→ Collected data
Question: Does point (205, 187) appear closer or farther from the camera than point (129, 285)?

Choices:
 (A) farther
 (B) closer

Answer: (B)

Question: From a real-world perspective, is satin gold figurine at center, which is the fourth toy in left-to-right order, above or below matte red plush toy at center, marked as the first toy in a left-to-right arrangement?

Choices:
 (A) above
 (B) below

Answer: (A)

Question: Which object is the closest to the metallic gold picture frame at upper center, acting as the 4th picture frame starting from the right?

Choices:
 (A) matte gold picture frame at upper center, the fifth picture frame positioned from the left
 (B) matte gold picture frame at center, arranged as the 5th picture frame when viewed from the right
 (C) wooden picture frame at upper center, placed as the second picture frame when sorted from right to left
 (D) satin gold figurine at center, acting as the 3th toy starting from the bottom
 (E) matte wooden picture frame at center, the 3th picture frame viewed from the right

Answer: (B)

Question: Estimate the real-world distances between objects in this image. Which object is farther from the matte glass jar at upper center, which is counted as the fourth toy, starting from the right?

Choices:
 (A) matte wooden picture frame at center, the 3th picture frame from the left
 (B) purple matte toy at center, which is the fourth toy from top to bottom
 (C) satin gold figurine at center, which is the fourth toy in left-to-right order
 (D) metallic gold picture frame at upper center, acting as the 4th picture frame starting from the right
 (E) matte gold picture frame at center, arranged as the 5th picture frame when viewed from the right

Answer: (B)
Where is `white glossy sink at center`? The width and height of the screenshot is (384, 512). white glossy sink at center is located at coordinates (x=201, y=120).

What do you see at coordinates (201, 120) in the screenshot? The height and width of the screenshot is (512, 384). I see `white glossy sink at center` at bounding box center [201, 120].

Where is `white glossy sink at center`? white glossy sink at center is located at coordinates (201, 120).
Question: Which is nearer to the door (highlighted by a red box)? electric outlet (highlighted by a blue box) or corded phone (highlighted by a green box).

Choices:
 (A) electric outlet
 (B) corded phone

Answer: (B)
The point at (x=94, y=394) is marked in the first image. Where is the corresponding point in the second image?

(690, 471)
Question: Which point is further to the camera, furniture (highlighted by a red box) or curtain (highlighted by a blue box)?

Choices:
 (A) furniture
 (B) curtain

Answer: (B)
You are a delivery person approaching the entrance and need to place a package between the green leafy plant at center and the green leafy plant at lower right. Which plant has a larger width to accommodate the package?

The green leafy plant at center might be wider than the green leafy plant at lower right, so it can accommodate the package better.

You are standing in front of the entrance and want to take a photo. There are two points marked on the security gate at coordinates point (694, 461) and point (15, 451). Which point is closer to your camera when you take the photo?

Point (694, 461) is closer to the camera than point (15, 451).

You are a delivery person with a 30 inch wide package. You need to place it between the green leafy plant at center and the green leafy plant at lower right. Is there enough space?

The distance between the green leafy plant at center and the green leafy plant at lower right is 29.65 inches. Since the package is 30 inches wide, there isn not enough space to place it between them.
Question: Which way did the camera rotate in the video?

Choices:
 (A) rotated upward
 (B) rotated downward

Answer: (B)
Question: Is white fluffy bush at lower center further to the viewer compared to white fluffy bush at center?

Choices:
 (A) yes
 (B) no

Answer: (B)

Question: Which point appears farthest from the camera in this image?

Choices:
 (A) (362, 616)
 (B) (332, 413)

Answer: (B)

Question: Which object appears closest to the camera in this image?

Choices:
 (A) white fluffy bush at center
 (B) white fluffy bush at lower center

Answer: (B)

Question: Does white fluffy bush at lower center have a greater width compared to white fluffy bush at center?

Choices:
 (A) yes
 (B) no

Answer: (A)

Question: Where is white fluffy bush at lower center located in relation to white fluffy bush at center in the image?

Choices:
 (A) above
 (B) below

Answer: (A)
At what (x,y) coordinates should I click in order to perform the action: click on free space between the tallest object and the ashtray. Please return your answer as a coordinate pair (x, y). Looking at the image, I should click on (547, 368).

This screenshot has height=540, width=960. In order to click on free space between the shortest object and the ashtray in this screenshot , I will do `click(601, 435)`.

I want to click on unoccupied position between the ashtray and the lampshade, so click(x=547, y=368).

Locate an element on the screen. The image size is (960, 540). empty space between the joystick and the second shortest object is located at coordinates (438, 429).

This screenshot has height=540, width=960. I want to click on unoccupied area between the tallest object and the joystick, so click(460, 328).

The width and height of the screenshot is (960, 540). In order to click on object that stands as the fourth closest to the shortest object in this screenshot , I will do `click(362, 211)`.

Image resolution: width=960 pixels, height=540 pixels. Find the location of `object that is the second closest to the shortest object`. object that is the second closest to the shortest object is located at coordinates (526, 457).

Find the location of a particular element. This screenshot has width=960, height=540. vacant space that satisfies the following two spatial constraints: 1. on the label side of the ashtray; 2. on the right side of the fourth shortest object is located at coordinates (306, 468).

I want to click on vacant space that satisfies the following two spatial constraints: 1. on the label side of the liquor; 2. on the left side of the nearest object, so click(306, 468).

→ Work task
Please reproduce every one of the records above word for word, with no changes.

→ Task answer
Question: Does point (205, 187) appear closer or farther from the camera than point (129, 285)?

Choices:
 (A) farther
 (B) closer

Answer: (B)

Question: From a real-world perspective, is satin gold figurine at center, which is the fourth toy in left-to-right order, above or below matte red plush toy at center, marked as the first toy in a left-to-right arrangement?

Choices:
 (A) above
 (B) below

Answer: (A)

Question: Which object is the closest to the metallic gold picture frame at upper center, acting as the 4th picture frame starting from the right?

Choices:
 (A) matte gold picture frame at upper center, the fifth picture frame positioned from the left
 (B) matte gold picture frame at center, arranged as the 5th picture frame when viewed from the right
 (C) wooden picture frame at upper center, placed as the second picture frame when sorted from right to left
 (D) satin gold figurine at center, acting as the 3th toy starting from the bottom
 (E) matte wooden picture frame at center, the 3th picture frame viewed from the right

Answer: (B)

Question: Estimate the real-world distances between objects in this image. Which object is farther from the matte glass jar at upper center, which is counted as the fourth toy, starting from the right?

Choices:
 (A) matte wooden picture frame at center, the 3th picture frame from the left
 (B) purple matte toy at center, which is the fourth toy from top to bottom
 (C) satin gold figurine at center, which is the fourth toy in left-to-right order
 (D) metallic gold picture frame at upper center, acting as the 4th picture frame starting from the right
 (E) matte gold picture frame at center, arranged as the 5th picture frame when viewed from the right

Answer: (B)
Where is `white glossy sink at center`? The width and height of the screenshot is (384, 512). white glossy sink at center is located at coordinates (x=201, y=120).

What do you see at coordinates (201, 120) in the screenshot? The height and width of the screenshot is (512, 384). I see `white glossy sink at center` at bounding box center [201, 120].

Where is `white glossy sink at center`? white glossy sink at center is located at coordinates (201, 120).
Question: Which is nearer to the door (highlighted by a red box)? electric outlet (highlighted by a blue box) or corded phone (highlighted by a green box).

Choices:
 (A) electric outlet
 (B) corded phone

Answer: (B)
The point at (x=94, y=394) is marked in the first image. Where is the corresponding point in the second image?

(690, 471)
Question: Which point is further to the camera, furniture (highlighted by a red box) or curtain (highlighted by a blue box)?

Choices:
 (A) furniture
 (B) curtain

Answer: (B)
You are a delivery person approaching the entrance and need to place a package between the green leafy plant at center and the green leafy plant at lower right. Which plant has a larger width to accommodate the package?

The green leafy plant at center might be wider than the green leafy plant at lower right, so it can accommodate the package better.

You are standing in front of the entrance and want to take a photo. There are two points marked on the security gate at coordinates point (694, 461) and point (15, 451). Which point is closer to your camera when you take the photo?

Point (694, 461) is closer to the camera than point (15, 451).

You are a delivery person with a 30 inch wide package. You need to place it between the green leafy plant at center and the green leafy plant at lower right. Is there enough space?

The distance between the green leafy plant at center and the green leafy plant at lower right is 29.65 inches. Since the package is 30 inches wide, there isn not enough space to place it between them.
Question: Which way did the camera rotate in the video?

Choices:
 (A) rotated upward
 (B) rotated downward

Answer: (B)
Question: Is white fluffy bush at lower center further to the viewer compared to white fluffy bush at center?

Choices:
 (A) yes
 (B) no

Answer: (B)

Question: Which point appears farthest from the camera in this image?

Choices:
 (A) (362, 616)
 (B) (332, 413)

Answer: (B)

Question: Which object appears closest to the camera in this image?

Choices:
 (A) white fluffy bush at center
 (B) white fluffy bush at lower center

Answer: (B)

Question: Does white fluffy bush at lower center have a greater width compared to white fluffy bush at center?

Choices:
 (A) yes
 (B) no

Answer: (A)

Question: Where is white fluffy bush at lower center located in relation to white fluffy bush at center in the image?

Choices:
 (A) above
 (B) below

Answer: (A)
At what (x,y) coordinates should I click in order to perform the action: click on free space between the tallest object and the ashtray. Please return your answer as a coordinate pair (x, y). Looking at the image, I should click on (547, 368).

This screenshot has height=540, width=960. In order to click on free space between the shortest object and the ashtray in this screenshot , I will do `click(601, 435)`.

I want to click on unoccupied position between the ashtray and the lampshade, so click(x=547, y=368).

Locate an element on the screen. The image size is (960, 540). empty space between the joystick and the second shortest object is located at coordinates (438, 429).

This screenshot has height=540, width=960. I want to click on unoccupied area between the tallest object and the joystick, so click(460, 328).

The width and height of the screenshot is (960, 540). In order to click on object that stands as the fourth closest to the shortest object in this screenshot , I will do `click(362, 211)`.

Image resolution: width=960 pixels, height=540 pixels. Find the location of `object that is the second closest to the shortest object`. object that is the second closest to the shortest object is located at coordinates (526, 457).

Find the location of a particular element. This screenshot has width=960, height=540. vacant space that satisfies the following two spatial constraints: 1. on the label side of the ashtray; 2. on the right side of the fourth shortest object is located at coordinates (306, 468).

I want to click on vacant space that satisfies the following two spatial constraints: 1. on the label side of the liquor; 2. on the left side of the nearest object, so click(306, 468).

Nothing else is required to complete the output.